-------- Material for this exercise --------
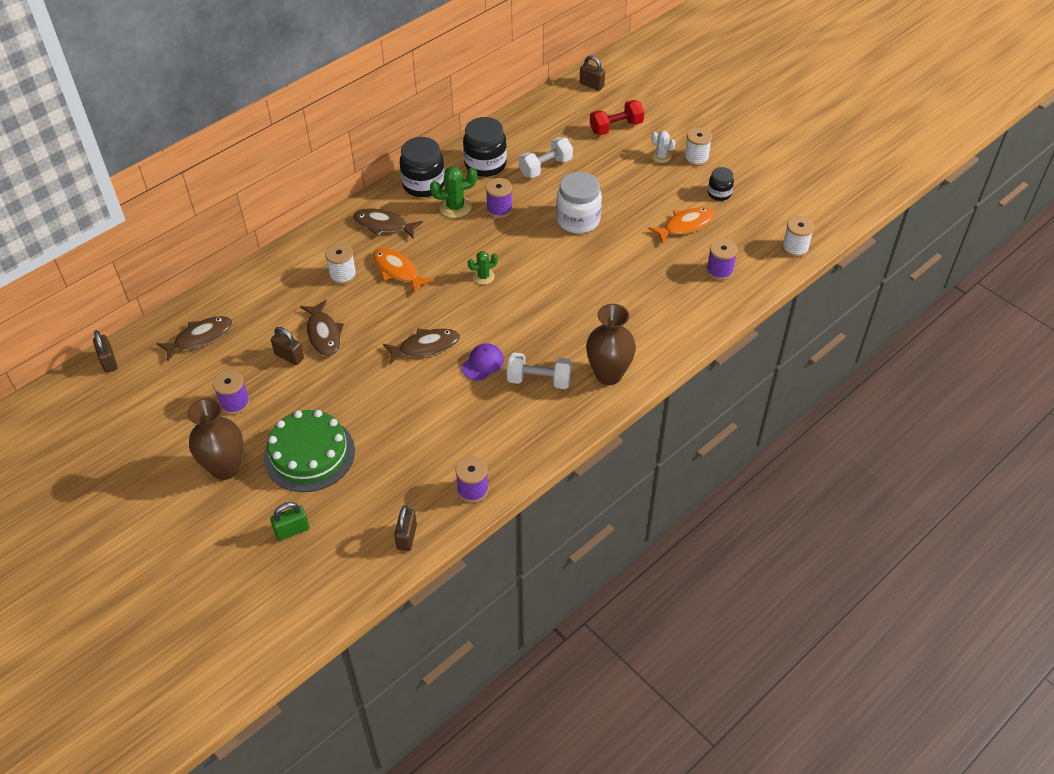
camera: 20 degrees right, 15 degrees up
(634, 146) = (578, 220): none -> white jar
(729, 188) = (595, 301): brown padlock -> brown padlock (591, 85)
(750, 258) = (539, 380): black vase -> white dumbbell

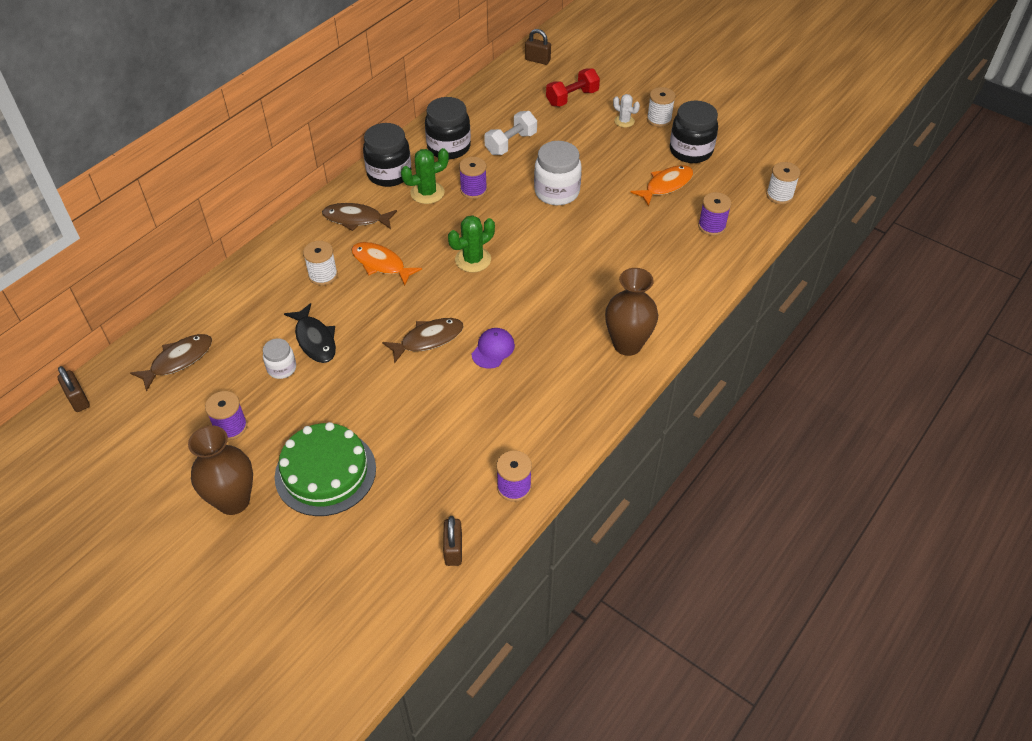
camera: 10 degrees left, 0 degrees up
(289, 356) = (282, 368): brown padlock -> white jar
(292, 530) = (323, 561): green padlock -> none
(323, 334) = (315, 340): brown fish -> black fish
(483, 277) = (473, 260): green cactus -> green cactus, size x1.56
(539, 380) = (556, 360): white dumbbell -> none
(719, 193) = (691, 151): black jar -> black jar, size x1.80

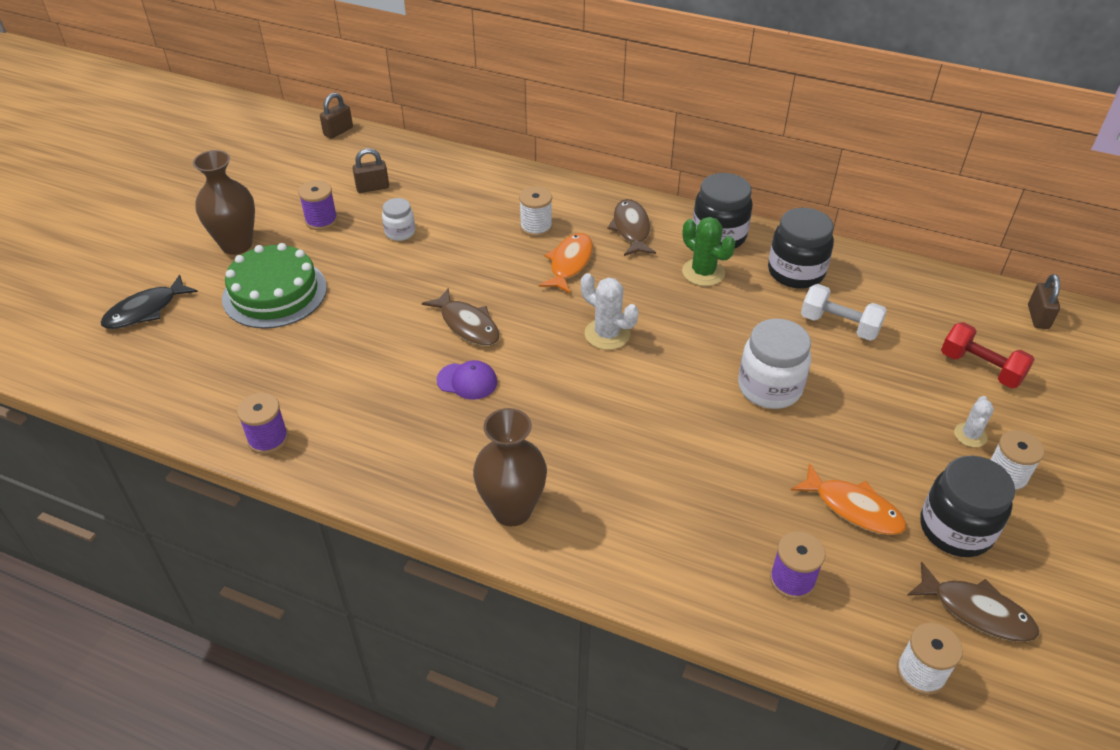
camera: 75 degrees right, 5 degrees down
(178, 360) = (394, 169): brown fish -> brown fish (976, 611)
(315, 340) = (443, 244): black fish -> black fish (145, 310)
(453, 549) = (184, 406): brown padlock -> brown padlock (372, 187)
(473, 190) = (729, 309): purple spool -> none
(473, 260) = (607, 334): green cactus -> white cactus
--------
| Task brief |
Only the pictures stay out; the rest of the entries above must be written out exactly.

| Reply |
camera: 20 degrees right, 15 degrees up
(634, 146) = (578, 220): none -> white jar
(729, 188) = (595, 301): brown padlock -> brown padlock (591, 85)
(750, 258) = (539, 380): black vase -> white dumbbell

camera: 10 degrees left, 0 degrees up
(289, 356) = (282, 368): brown padlock -> white jar
(292, 530) = (323, 561): green padlock -> none
(323, 334) = (315, 340): brown fish -> black fish
(483, 277) = (473, 260): green cactus -> green cactus, size x1.56
(539, 380) = (556, 360): white dumbbell -> none
(719, 193) = (691, 151): black jar -> black jar, size x1.80

camera: 75 degrees right, 5 degrees down
(178, 360) = (394, 169): brown fish -> brown fish (976, 611)
(315, 340) = (443, 244): black fish -> black fish (145, 310)
(453, 549) = (184, 406): brown padlock -> brown padlock (372, 187)
(473, 190) = (729, 309): purple spool -> none
(473, 260) = (607, 334): green cactus -> white cactus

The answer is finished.